• OBJECTIVE
Copy out every line of the data below word for word, with nothing changed, added, or left out.

• RECORDS SHOWN

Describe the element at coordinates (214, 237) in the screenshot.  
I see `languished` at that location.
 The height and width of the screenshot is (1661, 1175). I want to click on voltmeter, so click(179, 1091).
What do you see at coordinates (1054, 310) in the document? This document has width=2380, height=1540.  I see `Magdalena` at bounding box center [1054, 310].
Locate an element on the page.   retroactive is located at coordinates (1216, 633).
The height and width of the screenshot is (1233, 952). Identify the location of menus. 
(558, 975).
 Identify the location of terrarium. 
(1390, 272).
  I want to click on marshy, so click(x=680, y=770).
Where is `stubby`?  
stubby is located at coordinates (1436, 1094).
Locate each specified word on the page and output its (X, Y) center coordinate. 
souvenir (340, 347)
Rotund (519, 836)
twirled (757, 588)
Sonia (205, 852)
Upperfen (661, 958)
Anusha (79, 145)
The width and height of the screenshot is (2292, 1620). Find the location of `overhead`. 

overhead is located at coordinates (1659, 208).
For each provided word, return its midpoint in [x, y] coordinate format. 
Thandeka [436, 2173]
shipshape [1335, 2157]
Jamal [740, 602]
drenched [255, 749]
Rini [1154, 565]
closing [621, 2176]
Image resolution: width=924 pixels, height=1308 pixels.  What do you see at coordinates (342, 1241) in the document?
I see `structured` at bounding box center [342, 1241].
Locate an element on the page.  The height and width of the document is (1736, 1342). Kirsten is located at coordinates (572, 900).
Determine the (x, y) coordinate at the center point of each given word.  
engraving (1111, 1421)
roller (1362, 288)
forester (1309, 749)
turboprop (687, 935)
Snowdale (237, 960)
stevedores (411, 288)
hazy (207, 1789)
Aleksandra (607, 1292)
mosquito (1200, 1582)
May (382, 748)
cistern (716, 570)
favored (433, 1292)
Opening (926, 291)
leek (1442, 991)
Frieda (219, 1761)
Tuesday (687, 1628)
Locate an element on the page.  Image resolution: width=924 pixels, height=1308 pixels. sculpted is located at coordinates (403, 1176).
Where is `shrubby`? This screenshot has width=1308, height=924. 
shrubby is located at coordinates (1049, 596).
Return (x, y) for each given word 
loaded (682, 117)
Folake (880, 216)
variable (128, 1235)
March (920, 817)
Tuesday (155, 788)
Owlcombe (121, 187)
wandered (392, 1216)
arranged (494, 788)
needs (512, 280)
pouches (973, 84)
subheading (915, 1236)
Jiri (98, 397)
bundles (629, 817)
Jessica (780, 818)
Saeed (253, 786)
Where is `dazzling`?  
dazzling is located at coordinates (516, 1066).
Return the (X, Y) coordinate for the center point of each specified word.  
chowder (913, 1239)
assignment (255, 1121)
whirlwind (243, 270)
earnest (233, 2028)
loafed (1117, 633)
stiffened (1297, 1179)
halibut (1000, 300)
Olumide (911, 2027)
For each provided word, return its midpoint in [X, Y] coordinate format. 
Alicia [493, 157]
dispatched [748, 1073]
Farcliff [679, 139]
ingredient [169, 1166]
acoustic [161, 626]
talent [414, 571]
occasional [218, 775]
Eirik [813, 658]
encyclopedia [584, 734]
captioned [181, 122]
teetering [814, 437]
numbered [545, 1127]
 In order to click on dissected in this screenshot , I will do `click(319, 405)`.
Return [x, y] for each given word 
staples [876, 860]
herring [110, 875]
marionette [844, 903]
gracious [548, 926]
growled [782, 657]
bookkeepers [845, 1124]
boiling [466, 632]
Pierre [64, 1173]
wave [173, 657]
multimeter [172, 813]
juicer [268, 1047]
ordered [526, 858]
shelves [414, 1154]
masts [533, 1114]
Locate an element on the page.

• TASK RESULT
Describe the element at coordinates (214, 237) in the screenshot.  
I see `languished` at that location.
 The height and width of the screenshot is (1661, 1175). I want to click on voltmeter, so click(179, 1091).
What do you see at coordinates (1054, 310) in the document? This document has width=2380, height=1540.  I see `Magdalena` at bounding box center [1054, 310].
Locate an element on the page.   retroactive is located at coordinates (1216, 633).
The height and width of the screenshot is (1233, 952). Identify the location of menus. 
(558, 975).
 Identify the location of terrarium. 
(1390, 272).
  I want to click on marshy, so click(x=680, y=770).
Where is `stubby`?  
stubby is located at coordinates (1436, 1094).
Locate each specified word on the page and output its (X, Y) center coordinate. 
souvenir (340, 347)
Rotund (519, 836)
twirled (757, 588)
Sonia (205, 852)
Upperfen (661, 958)
Anusha (79, 145)
The width and height of the screenshot is (2292, 1620). Find the location of `overhead`. 

overhead is located at coordinates (1659, 208).
For each provided word, return its midpoint in [x, y] coordinate format. 
Thandeka [436, 2173]
shipshape [1335, 2157]
Jamal [740, 602]
drenched [255, 749]
Rini [1154, 565]
closing [621, 2176]
Image resolution: width=924 pixels, height=1308 pixels.  What do you see at coordinates (342, 1241) in the document?
I see `structured` at bounding box center [342, 1241].
Locate an element on the page.  The height and width of the document is (1736, 1342). Kirsten is located at coordinates (572, 900).
Determine the (x, y) coordinate at the center point of each given word.  
engraving (1111, 1421)
roller (1362, 288)
forester (1309, 749)
turboprop (687, 935)
Snowdale (237, 960)
stevedores (411, 288)
hazy (207, 1789)
Aleksandra (607, 1292)
mosquito (1200, 1582)
May (382, 748)
cistern (716, 570)
favored (433, 1292)
Opening (926, 291)
leek (1442, 991)
Frieda (219, 1761)
Tuesday (687, 1628)
Locate an element on the page.  Image resolution: width=924 pixels, height=1308 pixels. sculpted is located at coordinates (403, 1176).
Where is `shrubby`? This screenshot has width=1308, height=924. 
shrubby is located at coordinates (1049, 596).
Return (x, y) for each given word 
loaded (682, 117)
Folake (880, 216)
variable (128, 1235)
March (920, 817)
Tuesday (155, 788)
Owlcombe (121, 187)
wandered (392, 1216)
arranged (494, 788)
needs (512, 280)
pouches (973, 84)
subheading (915, 1236)
Jiri (98, 397)
bundles (629, 817)
Jessica (780, 818)
Saeed (253, 786)
Where is `dazzling`?  
dazzling is located at coordinates (516, 1066).
Return the (X, Y) coordinate for the center point of each specified word.  
chowder (913, 1239)
assignment (255, 1121)
whirlwind (243, 270)
earnest (233, 2028)
loafed (1117, 633)
stiffened (1297, 1179)
halibut (1000, 300)
Olumide (911, 2027)
For each provided word, return its midpoint in [X, Y] coordinate format. 
Alicia [493, 157]
dispatched [748, 1073]
Farcliff [679, 139]
ingredient [169, 1166]
acoustic [161, 626]
talent [414, 571]
occasional [218, 775]
Eirik [813, 658]
encyclopedia [584, 734]
captioned [181, 122]
teetering [814, 437]
numbered [545, 1127]
 In order to click on dissected in this screenshot , I will do `click(319, 405)`.
Return [x, y] for each given word 
staples [876, 860]
herring [110, 875]
marionette [844, 903]
gracious [548, 926]
growled [782, 657]
bookkeepers [845, 1124]
boiling [466, 632]
Pierre [64, 1173]
wave [173, 657]
multimeter [172, 813]
juicer [268, 1047]
ordered [526, 858]
shelves [414, 1154]
masts [533, 1114]
Locate an element on the page.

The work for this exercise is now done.